* Provided material
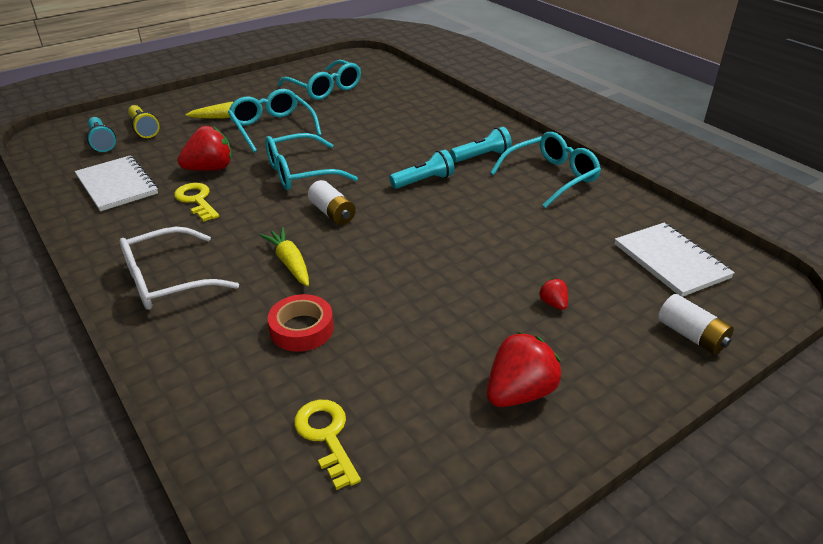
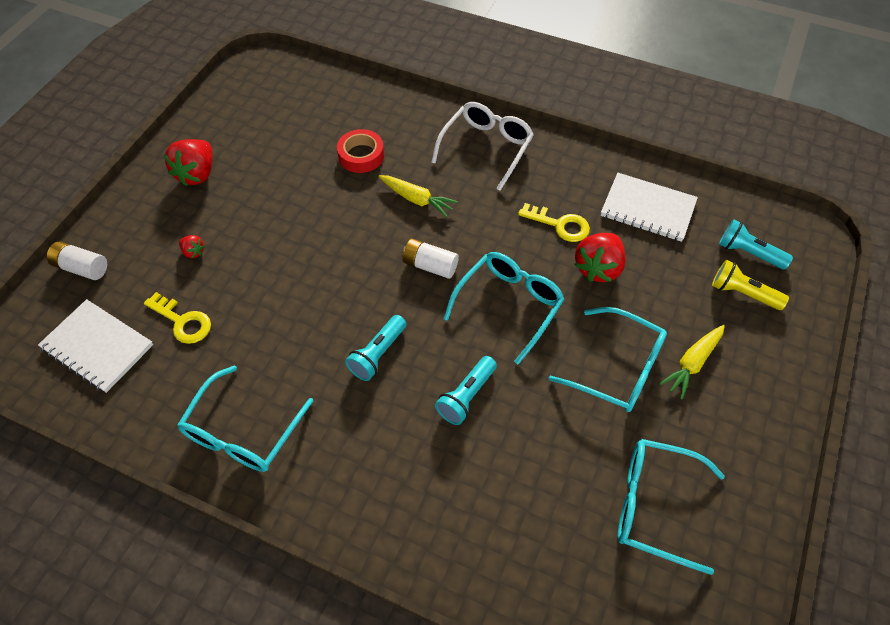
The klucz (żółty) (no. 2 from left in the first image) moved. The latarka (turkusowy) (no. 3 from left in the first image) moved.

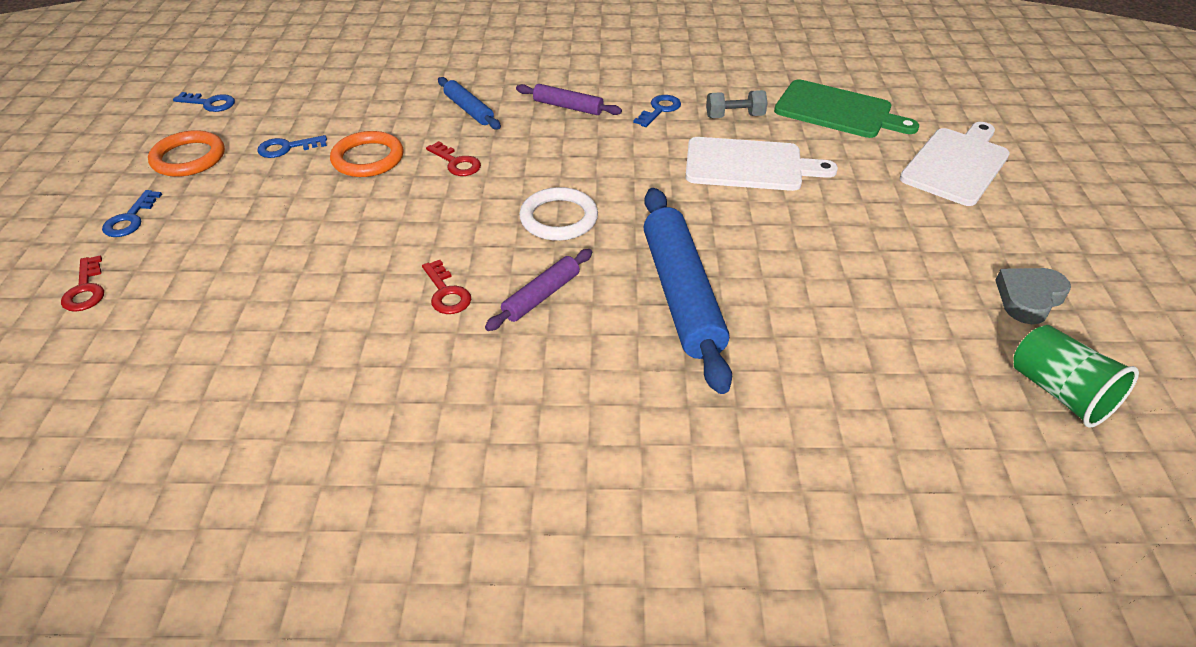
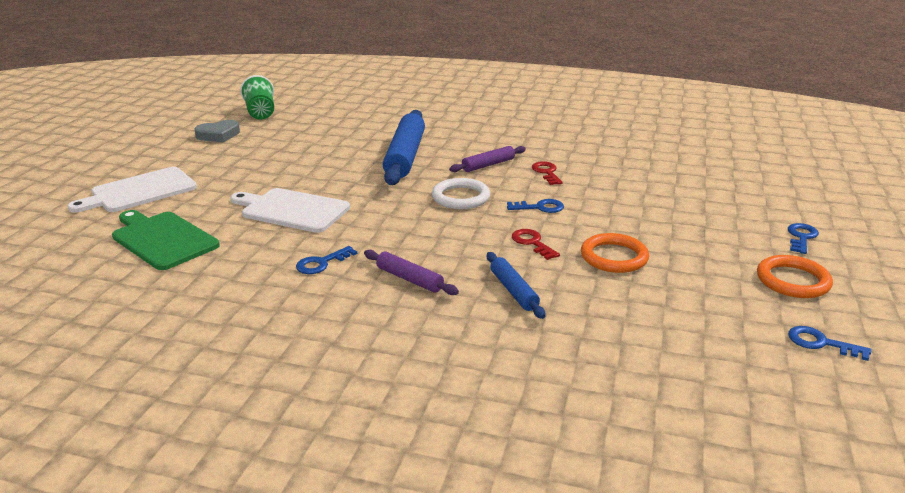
The klucz (czerwony) (no. 1 from left) disappeared. The hantel (szary) disappeared. The klucz (niebieski) (no. 3 from left in the first image) moved.

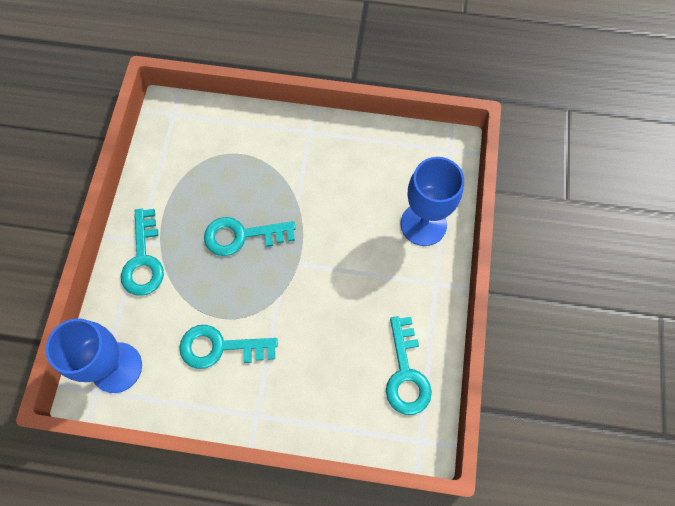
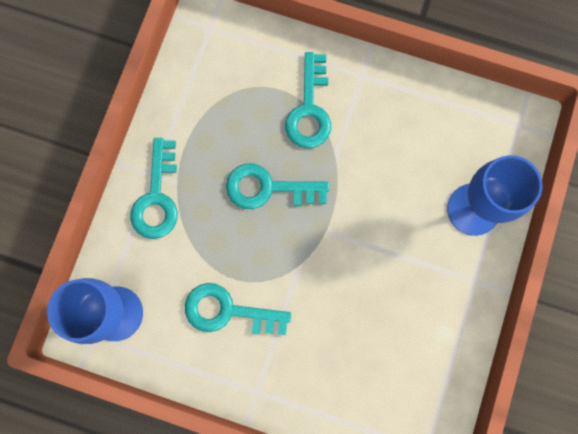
The klucz (turkusowy) (no. 4 from left) moved.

* Task to complete
Please copy the lines above exactly as written, apart from any pictures.

* Finished task
The klucz (żółty) (no. 2 from left in the first image) moved. The latarka (turkusowy) (no. 3 from left in the first image) moved.

The klucz (czerwony) (no. 1 from left) disappeared. The hantel (szary) disappeared. The klucz (niebieski) (no. 3 from left in the first image) moved.

The klucz (turkusowy) (no. 4 from left) moved.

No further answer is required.